__Exercise prompt__:
Collect every line of the records that contains the string "pizz" and copy each one out in full.

----

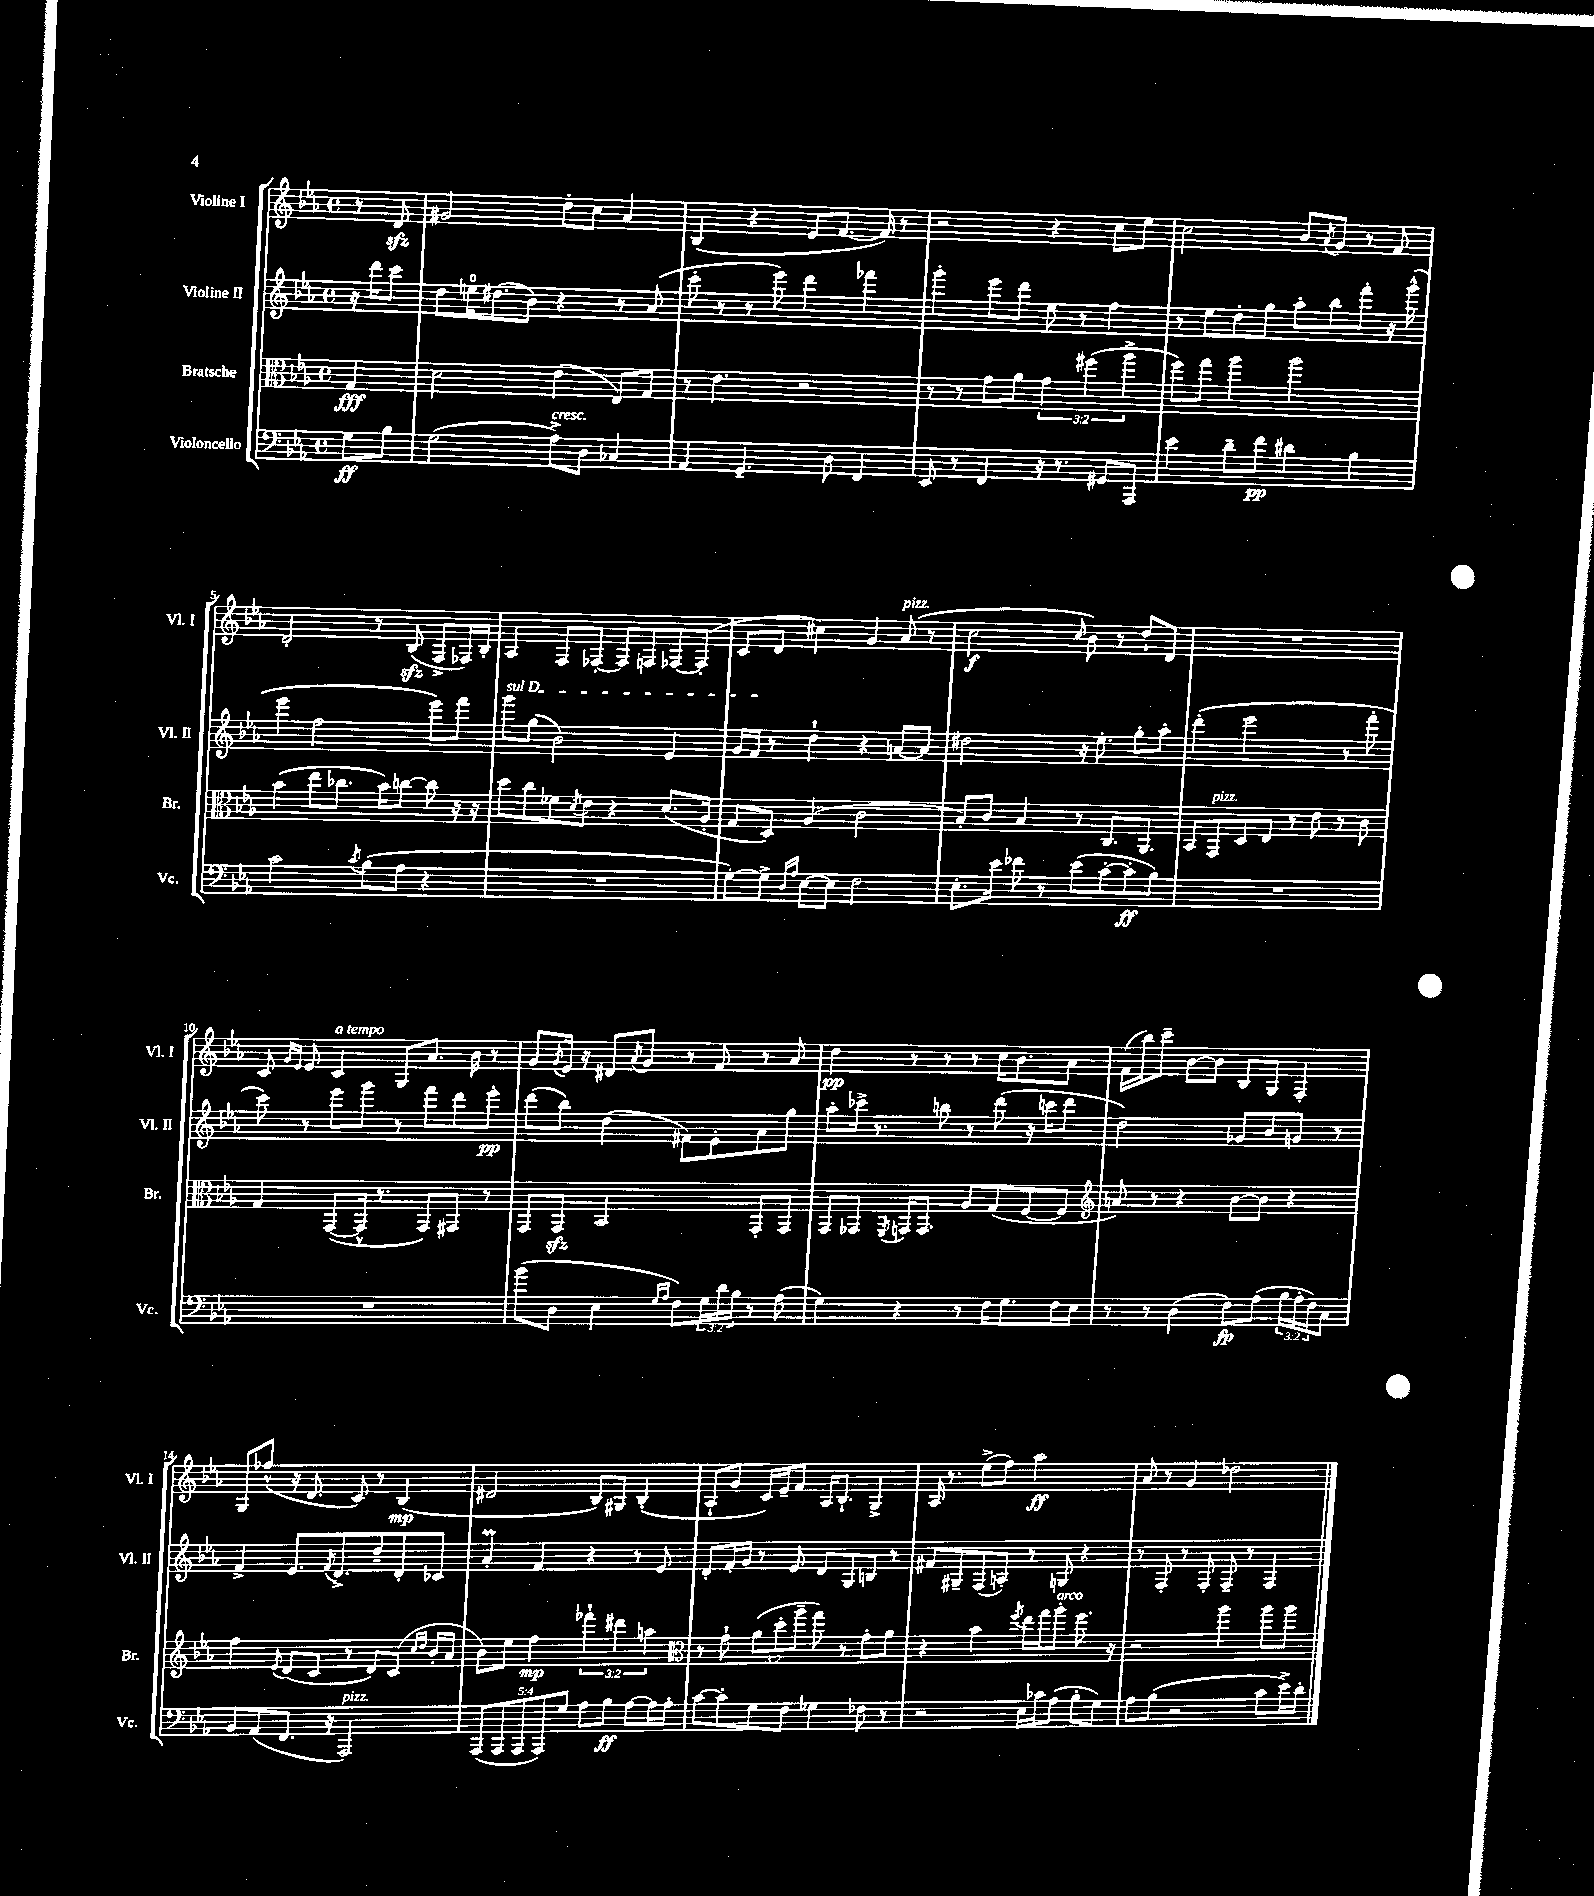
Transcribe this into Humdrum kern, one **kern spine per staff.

**kern	**dynam	**kern	**dynam	**kern	**dynam	**kern	**dynam
*part4	*part4	*part3	*part3	*part2	*part2	*part1	*part1
*staff4	*staff4	*staff3	*staff3	*staff2	*staff2	*staff1	*staff1
*I"Violoncello	*	*I"Bratsche	*	*I"Violine II	*	*I"Violine I	*
*I'Vc.	*	*I'Br.	*	*I'Vl. II	*	*I'Vl. I	*
*clefF4	*	*clefC3	*	*clefG2	*	*clefG2	*
*k[b-e-a-]	*	*k[b-e-a-]	*	*k[b-e-a-]	*	*k[b-e-a-]	*
*M4/4	*	*M4/4	*	*M4/4	*	*M4/4	*
*met(c)	*	*met(c)	*	*met(c)	*	*met(c)	*
=	=	=	=	=	=	=	=
8G\L	ff	4G/	fff	16r	.	8r	.
.	.	.	.	16ddd\KL	.	.	.
8B-\J	.	.	.	8ccc\J	.	8dzz/	.
=1	=1	=1	=1	=1	=1	=1	=1
(2G\	.	2d\	.	8dd\L	.	2g#X/	.
.	.	.	.	16een\K	.	.	.
.	.	.	.	(8.dd#X\	.	.	.
.	.	.	.	8b-\J)	.	.	.
!LO:TX:a:i:t=cresc.	!	!	!	!	!	!	!
8A-^\L)	.	(4e-\	.	4r	.	8dd'\L	.
8D\J	.	.	.	.	.	8cc\J	.
4C-X/	.	8E-/L)	.	8r	.	4a-/	.
.	.	8G/J	.	(8a-/	.	.	.
=2	=2	=2	=2	=2	=2	=2	=2
4AA-/	.	8r	.	8ccc'\	.	(4B-/	.
.	.	4.e-\	.	8r	.	.	.
4.GG~/	.	.	.	8r	.	4r	.
.	.	.	.	8eee-\)	.	.	.
.	.	2r	.	4ddd\	.	8e-/L	.
8D\	.	.	.	.	.	[8.f/J	.
4FF/	.	.	.	4fff-X\	.	.	.
.	.	.	.	.	.	16f/])	.
.	.	.	.	.	.	8r	.
=3	=3	=3	=3	=3	=3	=3	=3
8EE-/	.	8r	.	4ggg'\	.	2r	.
8r	.	8r	.	.	.	.	.
4FF/	.	8g\L	.	8eee-\L	.	.	.
.	.	8a-\J	.	8ddd\J	.	.	.
16r	.	6g\	.	8ee-\	.	4r	.
8.r	.	.	.	.	.	.	.
.	.	.	.	8r	.	.	.
.	.	(6ff#X\	.	.	.	.	.
8GG#X/L	.	.	.	4ff\	.	8cc\L	.
.	.	6aa-^\	.	.	.	.	.
8AAA-/J	.	.	.	.	.	8ee-\J	.
=4	=4	=4	=4	=4	=4	=4	=4
4e-\	.	8ff\L)	.	8r	.	2cc\	.
.	.	8gg\J	.	8ee-\L	.	.	.
8d~\L	.	4aa-\	.	8dd'\	.	.	.
8f\J	pp	.	.	8gg\J	.	.	.
4d#X\	.	2aa-\	.	8aa-'\L	.	8b-/L	.
.	.	.	.	.	.	8qa-/	.
.	.	.	.	8bb-\	.	8g/J	.
4B-\	.	.	.	8fff'\J	.	8r	.
.	.	.	.	16r	.	8f/	.
.	.	.	.	(16ggg^^\	.	.	.
!!LO:LB:g=z
=5	=5	=5	=5	=5	=5	=5	=5
2c\	.	(4b-\	.	4eee-\	.	2d'/	.
.	.	8ee-\L	.	2ff\	.	.	.
.	.	8.cc-X\J	.	.	.	.	.
8qc/	.	.	.	.	.	.	.
(8B-\L	.	.	.	.	.	8r	.
.	.	16b-\KL)	.	.	.	.	.
8A-\J	.	[8ccn\J	.	.	.	(8B-zz/	.
4r	.	8cc\]	.	8eee-\L)	.	8F^/L	.
.	.	16r	.	8fff\J	.	16F-X/L)	.
.	.	16r	.	.	.	16B-'/JJ	.
=6	=6	=6	=6	=6	=6	=6	=6
!	!	!	!	!LO:TX:a:i:t=sul D	!	!	!
1r	.	8dd\L	.	8ggg\L	.	4A-/	.
.	.	8cc\	.	(8gg\J	.	.	.
.	.	8f-X\	.	2b-\)	.	8F/L	.
.	.	8qd/	.	.	.	.	.
.	.	8e-\J	.	.	.	[8F-X'/J	.
.	.	4r	.	.	.	8F-/L]	.
.	.	.	.	.	.	8Fn/	.
.	.	(8.d/L	.	4e-/	.	[8F-X/	.
.	.	.	.	.	.	(8F-'/J]	.
.	.	16A-'/Jk	.	.	.	.	.
=7	=7	=7	=7	=7	=7	=7	=7
[8G'\L)	.	8G/L	.	16g/LL	.	8c/L	.
.	.	.	.	16f/JJ	.	.	.
8G^\J]	.	8D/J)	.	8r	.	8d/J	.
16qqD/LL	.	.	.	.	.	.	.
16qqA-/JJ	.	.	.	.	.	.	.
[8E-\L	.	(4A-/	.	4dd`\	.	4cc#X\)	.
8E-\J]	.	.	.	.	.	.	.
2F\	.	2c\	.	4r	.	4g/	.
!	!	!	!	!	!	!LO:TX:a:i:t=pizz.	!
.	.	.	.	[8an/L	.	(8a-/	.
.	.	.	.	8a/J]	.	8r	.
=8	=8	=8	=8	=8	=8	=8	=8
8.E-'\L	.	8B-'/L)	.	2dd#X\	.	2cc\	f
.	.	8c/J	.	.	.	.	.
16e-\Jk	.	.	.	.	.	.	.
8f-X\	.	4B-/	.	.	.	.	.
8r	.	.	.	.	.	.	.
.	.	.	.	.	.	16qqcc/	.
(8e-\L	.	8r	.	16r	.	8b-\)	.
.	.	.	.	8.ee-'\	.	.	.
[8c'\	.	8.C/L	.	.	.	8r	.
8c'\]	ff	.	.	8gg'\L	.	8dd`/L	.
.	.	8.AA-/J	.	.	.	.	.
8B-\J)	.	.	.	8aa-'\J	.	8d/J	.
=9	=9	=9	=9	=9	=9	=9	=9
1r	.	8BB-/L	.	(4ddd'\	.	1r	.
!	!	!LO:TX:a:i:t=pizz.	!	!	!	!	!
.	.	8GG/	.	.	.	.	.
.	.	8D/	.	2eee-\	.	.	.
.	.	8E-/J	.	.	.	.	.
.	.	8r	.	.	.	.	.
.	.	8e-\	.	.	.	.	.
.	.	8r	.	8r	.	.	.
.	.	8c\	.	8fff'\	.	.	.
!!LO:LB:g=z
=10	=10	=10	=10	=10	=10	=10	=10
1r	.	4G/	.	8ccc\)	.	8c/	.
.	.	.	.	.	.	16qqg/LL	.
.	.	.	.	.	.	16qqe-/JJ	.
.	.	.	.	8r	.	8e-/	.
!	!	!	!	!	!	!LO:TX:a:i:t=a tempo	!
.	.	([8GG/L	.	8eee-\L	.	4c/	.
.	.	16GG^^/Jk]	.	8ggg\J	.	.	.
.	.	8.r	.	.	.	.	.
.	.	.	.	8r	.	8G/L	.
.	.	8GG/L)	.	8fff\L	.	8.a-/J	.
.	.	8GG#X/J	.	8ddd\	.	.	.
.	.	.	.	.	.	16b-\	.
.	.	8r	.	8eee-'\J	pp	8r	.
=11	=11	=11	=11	=11	=11	=11	=11
(8b-\L	.	8GG/L	.	(8ddd\L	.	8g/L	.
.	.	.	.	.	.	8qg/	.
8D\J	.	8GGzz/J	.	8bb-\J)	.	16e-/Jk	.
.	.	.	.	.	.	16r	.
4E-\	.	2BB-/	.	(4dd\	.	8d#X/L	.
.	.	.	.	.	.	8qa-/	.
.	.	.	.	.	.	8g/J	.
16qqG/LL	.	.	.	.	.	.	.
16qqA-/JJ	.	.	.	.	.	.	.
8F\L)	.	.	.	8f#X\L)	.	8r	.
24G\L	.	.	.	8e-'\	.	8f/	.
24d\	.	.	.	.	.	.	.
24B-\JJ	.	.	.	.	.	.	.
8r	.	8GG'/L	.	8a-\	.	8r	.
(8A-\	.	8GG/J	.	8gg\J	.	8a-/	.
=12	=12	=12	=12	=12	=12	=12	=12
4G\)	.	8GG/L	.	8aa-'\L	.	4dd\	pp
.	.	8GG-X/J	.	16ccc-X^\Jk	.	.	.
.	.	.	.	8.r	.	.	.
.	.	8qFF/	.	.	.	.	.
4r	.	16GGn/KL	.	.	.	8r	.
.	.	8.GG/J	.	.	.	.	.
.	.	.	.	8bbn\	.	8r	.
8r	.	8A-/L	.	8r	.	8r	.
16F\KL	.	(8G/	.	(8ddd\	.	16cc\KL	.
8.G\	.	.	.	.	.	8.b-\	.
.	.	[8F/	.	16r	.	.	.
.	.	.	.	16cccn\KL	.	.	.
16F\L	.	8F/J]	.	8ddd\J	.	8a-\J	.
16E-\JJ	.	.	.	.	.	.	.
=13	=13	=13	=13	=13	=13	=13	=13
*	*	*clefG2	*	*	*	*	*
8r	.	8an/)	.	2dd\)	.	(16f\LL	.
.	.	.	.	.	.	16bb-\J)	.
8r	.	8r	.	.	.	8ccc~\J	.
(4D\	.	4r	.	.	.	[8b-\L	.
.	.	.	.	.	.	8b-\J]	.
8F\L)	fp	[8b-\L	.	8g-X/L	.	8B-/L	.
(8A-\J	.	8b-\J]	.	8b-/	.	8G/J	.
24B-\LL	.	4r	.	8gn/J	.	4F'/	.
24A-'\	.	.	.	.	.	.	.
24F\J)	.	.	.	.	.	.	.
8C\J	.	.	.	8r	.	.	.
!!LO:LB:g=z
=14	=14	=14	=14	=14	=14	=14	=14
8BB-/L	.	4ff\	.	4f^/	.	8G/L	.
(8AA-/	.	.	.	.	.	(8ff-X^^/J	.
.	.	8qe-/	.	.	.	.	.
8.FF/J	.	(8d/L	.	8.e-/L	.	16r	.
.	.	.	.	.	.	8.d/	.
.	.	8c/J	.	.	.	.	.
.	.	.	.	8qf/	.	.	.
16r	.	.	.	8.d^/	.	.	.
!LO:TX:a:i:t=pizz.	!	!	!	!	!	!	!
2AAA-/)	.	8r	.	.	.	8c/)	.
.	.	8d/L)	.	8dd~/	.	8r	.
.	.	(8c/J	.	8d'/	.	(4B-/	mp
.	.	16qqcc/LL	.	.	.	.	.
.	.	16qqdd/JJ	.	.	.	.	.
.	.	16b-'/LL	.	8c-X/J	.	.	.
.	.	16a-/JJ	.	.	.	.	.
=15	=15	=15	=15	=15	=15	=15	=15
(10AAA-/L	.	8b-\L)	.	4a-M'/	.	2d#X/	.
10AAA-/	.	.	.	.	.	.	.
.	.	8ee-\J	.	.	.	.	.
10AAA-/	.	.	.	.	.	.	.
.	.	4ff\	mp	4f/	.	.	.
10AAA-/)	.	.	.	.	.	.	.
10G/J	.	.	.	.	.	.	.
8A-\L	.	6fff-X`\	.	4r	.	8B-/L)	.
8B-\J	ff	.	.	.	.	8G#X/J	.
.	.	6ddd#X\	.	.	.	.	.
[8A-\L	.	.	.	8r	.	(4B-'/	.
.	.	6aan\	.	.	.	.	.
16A-\L]	.	.	.	8e-/	.	.	.
16A-'\JJ	.	.	.	.	.	.	.
=16	=16	=16	=16	=16	=16	=16	=16
*	*	*clefC3	*	*	*	*	*
[8c\L	.	8r	.	8d'/L	.	8A-`/L	.
8c'\]	.	8g`\	.	16f'/L	.	8g/J	.
.	.	.	.	16g/JJ	.	.	.
8G\	.	(12a-\L	.	8r	.	16c/LL)	.
.	.	.	.	.	.	16e-~/J	.
.	.	12dd'\	.	.	.	.	.
8F\J	.	.	.	8e-/	.	8f/J	.
.	.	12aa-~\J	.	.	.	.	.
4G-X\	.	8gg\)	.	8d/L	.	16A-/KL	.
.	.	.	.	.	.	8.B-`/J	.
.	.	8r	.	8G/	.	.	.
8F-X\	.	8g'\L	.	8Bn/J	.	4G^/	.
8r	.	8a-\J	.	8r	.	.	.
=17	=17	=17	=17	=17	=17	=17	=17
2r	.	4r	.	8f#X/L	.	16A-/	.
.	.	.	.	.	.	8.r	.
.	.	.	.	8G#X~/	.	.	.
.	.	4b-\	.	(8F/	.	(8ee-^\L	.
.	.	.	.	8An'/J)	.	8ff\J)	.
.	.	8qff/	.	.	.	.	.
16E-\LL	.	16ee-\LL	.	8r	.	2aa-\	ff
16c-X\J	.	16gg\J	.	.	.	.	.
!	!	!LO:TX:a:i:t=arco	!	!	!	!	!
(8A-\J	.	8aa-'\J	.	8Gn/	.	.	.
8B-'\L	.	8.ff\	.	4r	.	.	.
8G\J)	.	.	.	.	.	.	.
.	.	16r	.	.	.	.	.
=18	=18	=18	=18	=18	=18	=18	=18
8A-\L	.	2r	.	8r	.	8a-/	.
(8B-\J	.	.	.	8F'/	.	8r	.
2r	.	.	.	8r	.	4g/	.
.	.	.	.	8F'/	.	.	.
.	.	4aa-\	.	8F~/	.	2dd-X\	.
.	.	.	.	8r	.	.	.
8c\L	.	8aa-\L	.	4F/	.	.	.
16e-^\L)	.	8aa-\J	.	.	.	.	.
16d'\JJ	.	.	.	.	.	.	.
==	==	==	==	==	==	==	==
*-	*-	*-	*-	*-	*-	*-	*-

----

__Finished exercise__:
!	!	!	!	!	!	!LO:TX:a:i:t=pizz.	!
!	!	!LO:TX:a:i:t=pizz.	!	!	!	!	!
!LO:TX:a:i:t=pizz.	!	!	!	!	!	!	!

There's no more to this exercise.